▶ [MATERIAL SHOWN]:
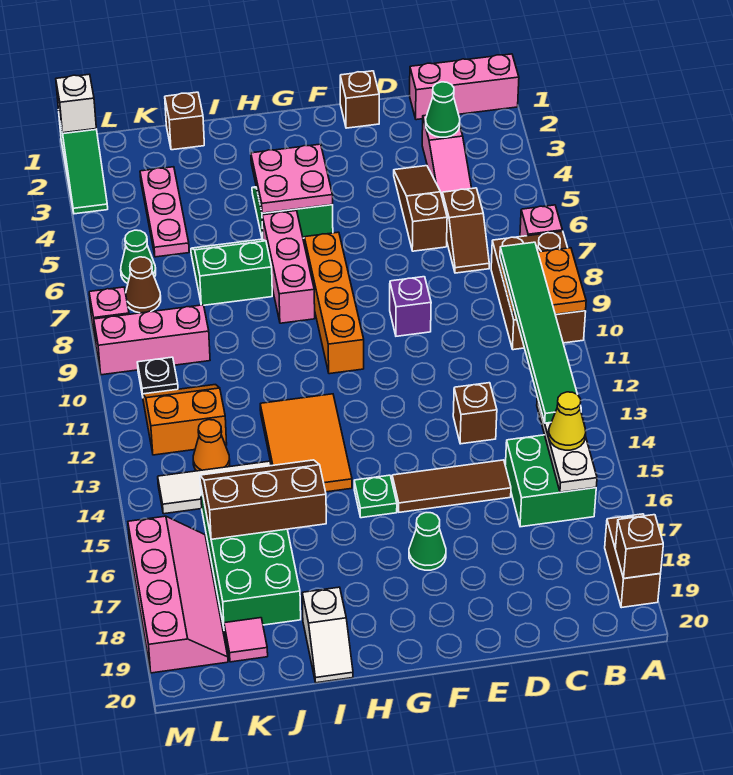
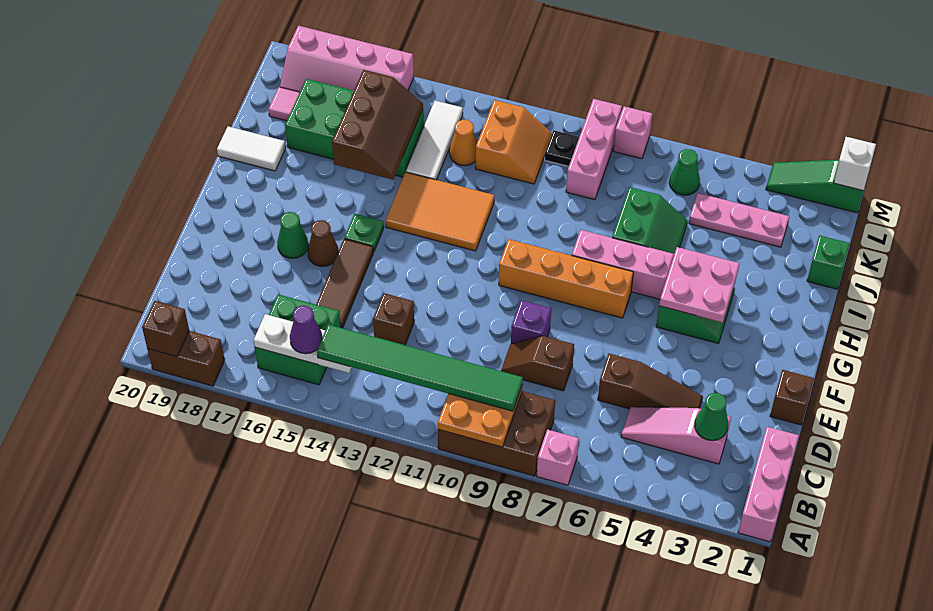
yellow cone B15 level 3 -> purple cone B15 level 3
brown slope C6:C7 level 1 top 6 -> brown slope D8:D9 level 1 top 8
white slope I19:I20 level 1 top 19 -> white tile I19:I20 level 1
brown brick J1 level 1 -> green brick J1 level 1
brown cone L7 level 1 -> brown cone F16 level 1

▶ [WORK ITEM]: Up to and including the final line of the data above, please copy every line exactly, starting from the one that contains "brown slope C6:C7".

▶ [SOLUTION TO THIS PROBLEM]:
brown slope C6:C7 level 1 top 6 -> brown slope D8:D9 level 1 top 8
white slope I19:I20 level 1 top 19 -> white tile I19:I20 level 1
brown brick J1 level 1 -> green brick J1 level 1
brown cone L7 level 1 -> brown cone F16 level 1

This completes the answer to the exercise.